Filter the entries for the string "board". Copy each line that has it.

Start of Raw data

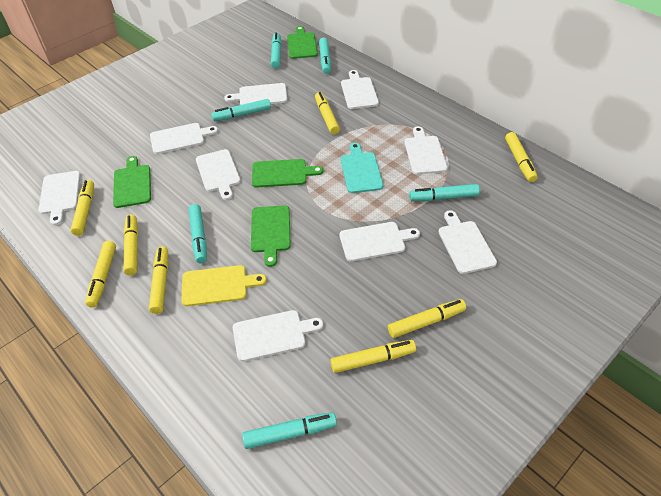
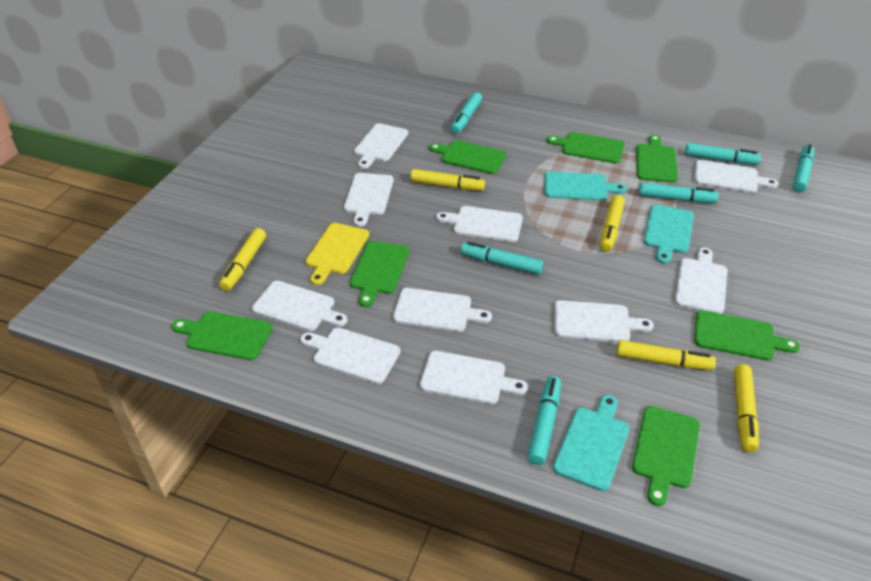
green cutting board: 4 -> 7
turquoise cutting board: 1 -> 3
white cutting board: 9 -> 10
yellow marker: 8 -> 5

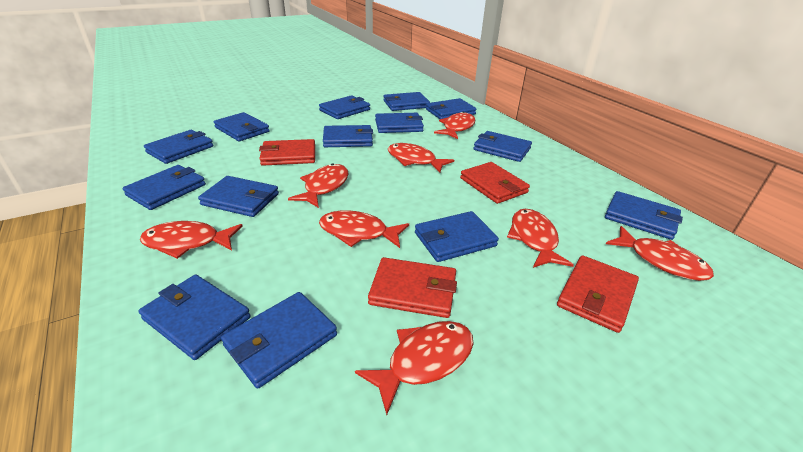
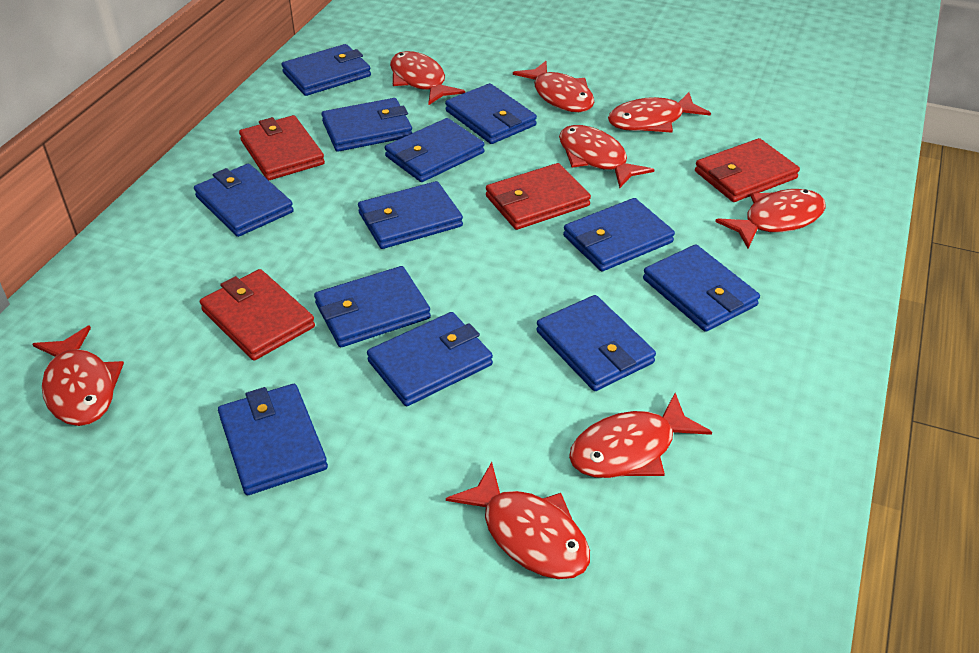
blue wallet: 14 -> 12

End of Raw data

Exercise response
green cutting board: 4 -> 7
turquoise cutting board: 1 -> 3
white cutting board: 9 -> 10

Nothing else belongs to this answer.